> [REQUIRED ACTION]: Search the entries for the string "right" and give the number of lines that hold it, nothing more.

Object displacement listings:
**********

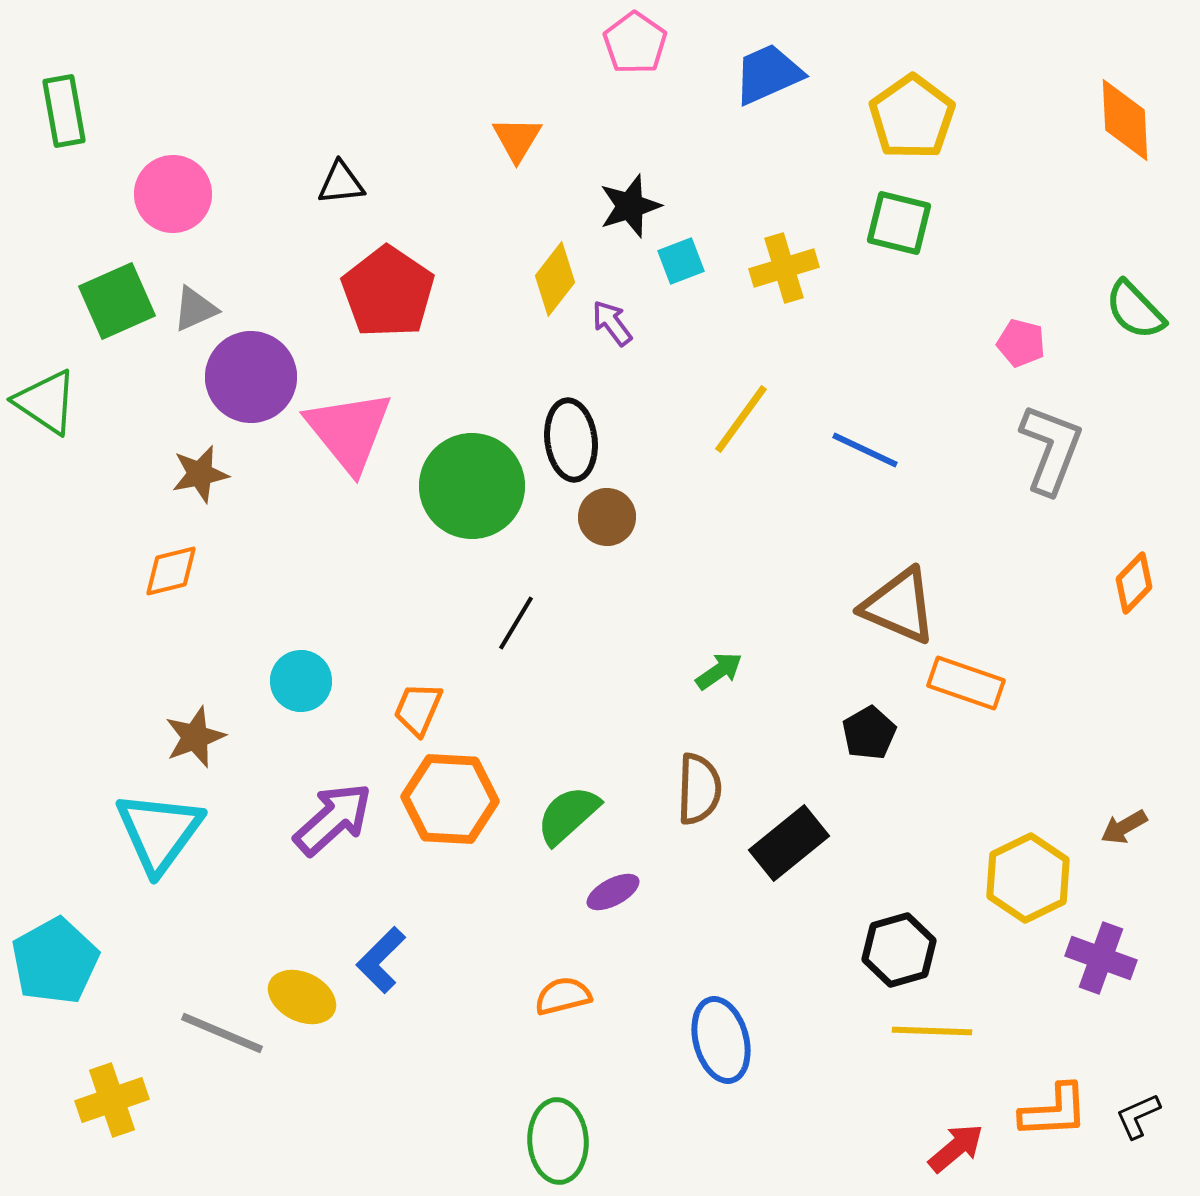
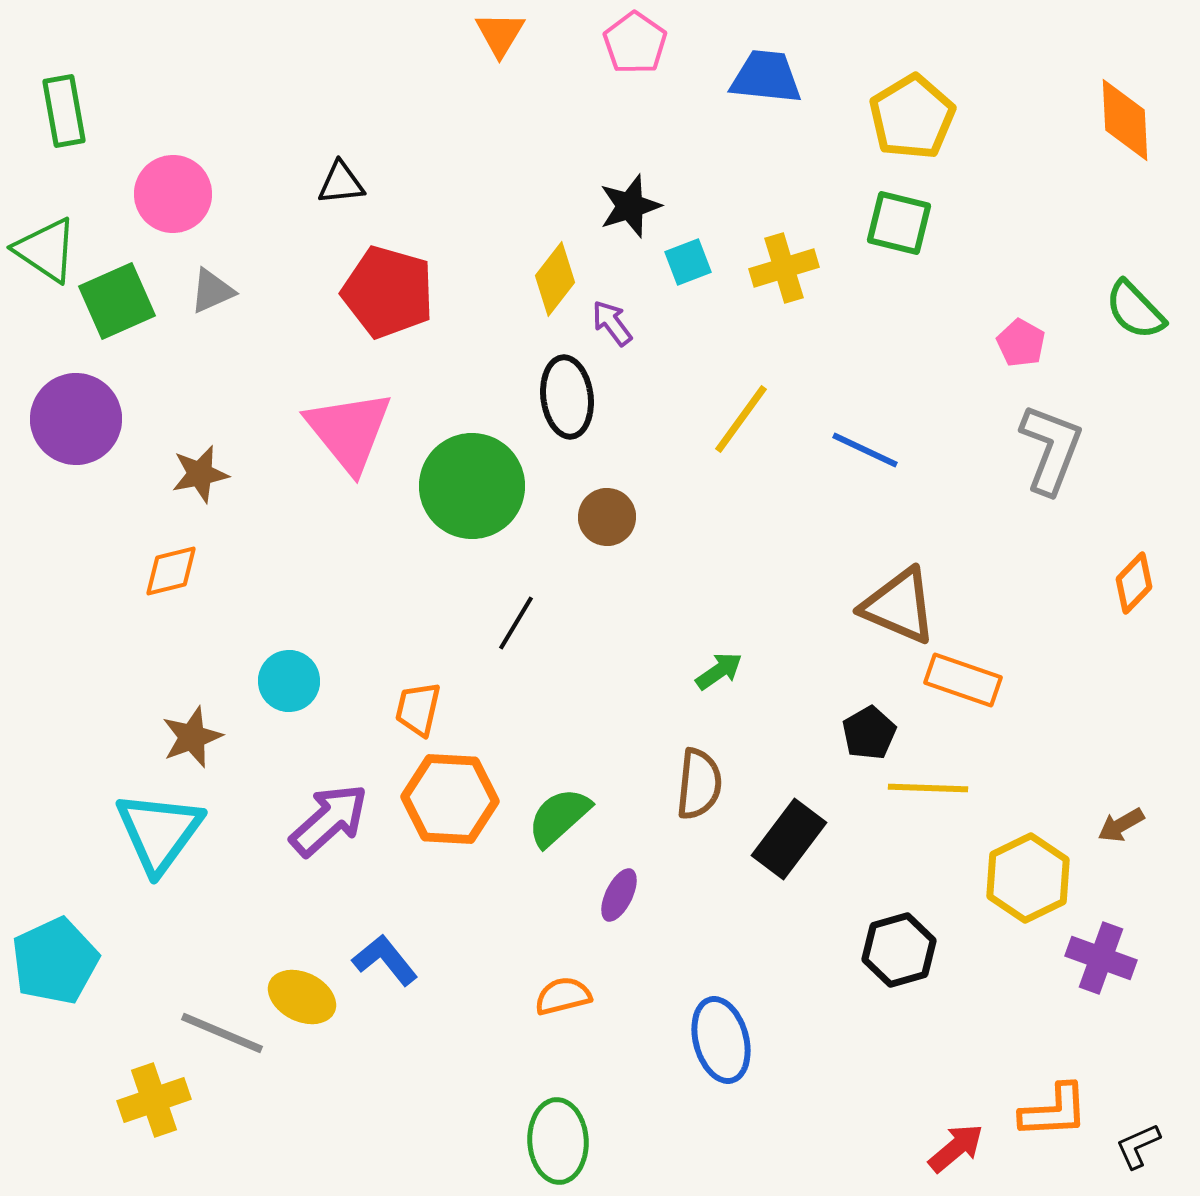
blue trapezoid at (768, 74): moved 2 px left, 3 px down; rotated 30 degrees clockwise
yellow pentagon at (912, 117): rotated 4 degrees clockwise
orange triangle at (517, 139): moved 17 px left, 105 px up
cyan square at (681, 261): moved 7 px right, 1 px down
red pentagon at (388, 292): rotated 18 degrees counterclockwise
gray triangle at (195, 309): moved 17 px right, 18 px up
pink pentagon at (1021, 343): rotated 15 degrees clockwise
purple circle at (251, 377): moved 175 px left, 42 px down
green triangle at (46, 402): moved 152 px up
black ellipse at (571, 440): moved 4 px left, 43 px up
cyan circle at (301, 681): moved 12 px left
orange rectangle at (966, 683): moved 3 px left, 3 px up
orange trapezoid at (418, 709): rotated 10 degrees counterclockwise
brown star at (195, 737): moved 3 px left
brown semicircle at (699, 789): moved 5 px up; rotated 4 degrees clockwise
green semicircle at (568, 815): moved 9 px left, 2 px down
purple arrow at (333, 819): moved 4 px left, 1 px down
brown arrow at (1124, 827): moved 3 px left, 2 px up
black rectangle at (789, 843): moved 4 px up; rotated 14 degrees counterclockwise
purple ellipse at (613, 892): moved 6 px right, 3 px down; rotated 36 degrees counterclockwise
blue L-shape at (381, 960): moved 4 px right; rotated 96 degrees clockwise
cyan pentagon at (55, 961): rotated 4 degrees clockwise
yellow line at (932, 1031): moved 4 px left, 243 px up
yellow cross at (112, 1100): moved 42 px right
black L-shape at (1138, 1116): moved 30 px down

**********

> [SOLUTION TO THIS EXERCISE]: 5